◆ Source data ◆
....

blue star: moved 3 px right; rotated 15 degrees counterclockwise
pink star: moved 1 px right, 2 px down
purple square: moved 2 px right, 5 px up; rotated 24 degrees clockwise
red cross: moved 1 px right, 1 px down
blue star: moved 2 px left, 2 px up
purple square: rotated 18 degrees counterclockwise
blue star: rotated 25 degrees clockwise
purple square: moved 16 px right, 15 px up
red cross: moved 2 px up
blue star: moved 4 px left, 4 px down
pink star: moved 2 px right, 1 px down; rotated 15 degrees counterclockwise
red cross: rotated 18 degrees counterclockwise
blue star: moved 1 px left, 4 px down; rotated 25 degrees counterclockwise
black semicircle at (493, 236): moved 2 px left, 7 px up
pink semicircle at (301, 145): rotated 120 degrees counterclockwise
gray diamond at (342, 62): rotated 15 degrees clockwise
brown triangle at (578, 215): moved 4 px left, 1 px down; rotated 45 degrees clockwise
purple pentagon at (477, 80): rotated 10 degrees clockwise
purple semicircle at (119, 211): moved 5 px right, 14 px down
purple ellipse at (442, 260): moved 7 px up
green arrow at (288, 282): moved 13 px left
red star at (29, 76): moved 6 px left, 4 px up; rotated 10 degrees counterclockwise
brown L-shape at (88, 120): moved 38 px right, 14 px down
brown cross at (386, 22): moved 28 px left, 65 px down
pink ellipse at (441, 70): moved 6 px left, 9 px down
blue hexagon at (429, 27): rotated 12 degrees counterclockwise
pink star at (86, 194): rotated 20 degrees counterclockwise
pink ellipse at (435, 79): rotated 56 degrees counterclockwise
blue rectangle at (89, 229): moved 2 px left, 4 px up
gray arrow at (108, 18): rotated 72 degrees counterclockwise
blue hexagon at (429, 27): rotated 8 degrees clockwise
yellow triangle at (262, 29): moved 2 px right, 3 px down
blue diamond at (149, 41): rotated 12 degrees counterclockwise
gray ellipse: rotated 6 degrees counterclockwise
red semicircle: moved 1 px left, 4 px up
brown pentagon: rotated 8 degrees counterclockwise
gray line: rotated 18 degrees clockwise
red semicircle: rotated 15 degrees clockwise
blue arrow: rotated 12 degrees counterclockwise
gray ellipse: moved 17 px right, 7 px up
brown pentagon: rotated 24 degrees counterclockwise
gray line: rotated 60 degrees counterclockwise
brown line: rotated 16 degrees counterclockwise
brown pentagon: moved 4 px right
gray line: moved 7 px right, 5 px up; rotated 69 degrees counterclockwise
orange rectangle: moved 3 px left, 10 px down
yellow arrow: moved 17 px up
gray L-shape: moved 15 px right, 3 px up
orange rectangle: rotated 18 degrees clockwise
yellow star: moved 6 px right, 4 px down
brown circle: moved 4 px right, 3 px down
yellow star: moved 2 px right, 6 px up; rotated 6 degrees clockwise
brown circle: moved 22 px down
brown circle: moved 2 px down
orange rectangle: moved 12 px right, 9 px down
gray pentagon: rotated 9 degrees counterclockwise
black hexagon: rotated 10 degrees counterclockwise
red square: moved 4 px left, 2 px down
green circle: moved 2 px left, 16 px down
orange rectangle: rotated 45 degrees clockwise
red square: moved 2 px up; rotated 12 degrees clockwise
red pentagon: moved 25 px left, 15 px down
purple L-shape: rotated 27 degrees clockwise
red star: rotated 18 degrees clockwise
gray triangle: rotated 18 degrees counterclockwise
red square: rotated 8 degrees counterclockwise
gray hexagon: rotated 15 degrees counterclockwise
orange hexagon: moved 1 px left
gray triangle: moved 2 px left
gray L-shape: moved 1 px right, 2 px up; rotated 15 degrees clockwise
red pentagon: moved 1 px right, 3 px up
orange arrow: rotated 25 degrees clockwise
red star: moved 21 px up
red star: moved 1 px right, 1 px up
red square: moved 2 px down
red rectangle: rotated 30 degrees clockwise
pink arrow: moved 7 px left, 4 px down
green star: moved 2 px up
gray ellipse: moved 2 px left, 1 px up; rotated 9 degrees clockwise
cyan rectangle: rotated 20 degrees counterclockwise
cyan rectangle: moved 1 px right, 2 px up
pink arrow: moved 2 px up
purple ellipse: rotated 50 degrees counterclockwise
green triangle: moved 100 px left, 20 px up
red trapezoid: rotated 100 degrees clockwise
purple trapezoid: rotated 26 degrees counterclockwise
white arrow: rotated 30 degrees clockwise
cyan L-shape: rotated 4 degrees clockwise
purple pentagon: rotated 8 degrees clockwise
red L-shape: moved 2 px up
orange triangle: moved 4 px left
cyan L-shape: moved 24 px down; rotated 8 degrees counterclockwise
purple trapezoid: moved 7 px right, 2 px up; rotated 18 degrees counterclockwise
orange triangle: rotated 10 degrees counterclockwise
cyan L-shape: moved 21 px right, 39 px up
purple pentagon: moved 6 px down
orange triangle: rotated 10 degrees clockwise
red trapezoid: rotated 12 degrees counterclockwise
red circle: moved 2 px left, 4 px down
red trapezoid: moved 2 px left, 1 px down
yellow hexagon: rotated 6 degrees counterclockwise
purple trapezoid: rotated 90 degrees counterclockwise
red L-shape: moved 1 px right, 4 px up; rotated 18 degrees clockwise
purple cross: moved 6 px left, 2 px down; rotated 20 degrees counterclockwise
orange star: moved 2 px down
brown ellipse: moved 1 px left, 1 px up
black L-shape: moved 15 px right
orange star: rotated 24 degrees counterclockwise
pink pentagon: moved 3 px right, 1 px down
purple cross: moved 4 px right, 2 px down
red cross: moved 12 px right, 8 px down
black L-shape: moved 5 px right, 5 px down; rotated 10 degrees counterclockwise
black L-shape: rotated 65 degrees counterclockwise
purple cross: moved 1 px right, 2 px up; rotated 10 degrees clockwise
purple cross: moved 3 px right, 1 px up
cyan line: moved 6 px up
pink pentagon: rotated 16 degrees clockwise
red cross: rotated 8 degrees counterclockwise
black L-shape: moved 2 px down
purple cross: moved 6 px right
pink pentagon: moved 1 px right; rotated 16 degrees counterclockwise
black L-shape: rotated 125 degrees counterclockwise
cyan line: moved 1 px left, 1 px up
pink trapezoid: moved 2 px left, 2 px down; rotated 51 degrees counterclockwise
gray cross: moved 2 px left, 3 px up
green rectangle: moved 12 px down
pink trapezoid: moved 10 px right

....

◆ Task description ◆
Copy out verbatim everything from the first row above down to the row containing "brown triangle at", including both of those rows.

◆ Solution below ◆
blue star: moved 3 px right; rotated 15 degrees counterclockwise
pink star: moved 1 px right, 2 px down
purple square: moved 2 px right, 5 px up; rotated 24 degrees clockwise
red cross: moved 1 px right, 1 px down
blue star: moved 2 px left, 2 px up
purple square: rotated 18 degrees counterclockwise
blue star: rotated 25 degrees clockwise
purple square: moved 16 px right, 15 px up
red cross: moved 2 px up
blue star: moved 4 px left, 4 px down
pink star: moved 2 px right, 1 px down; rotated 15 degrees counterclockwise
red cross: rotated 18 degrees counterclockwise
blue star: moved 1 px left, 4 px down; rotated 25 degrees counterclockwise
black semicircle at (493, 236): moved 2 px left, 7 px up
pink semicircle at (301, 145): rotated 120 degrees counterclockwise
gray diamond at (342, 62): rotated 15 degrees clockwise
brown triangle at (578, 215): moved 4 px left, 1 px down; rotated 45 degrees clockwise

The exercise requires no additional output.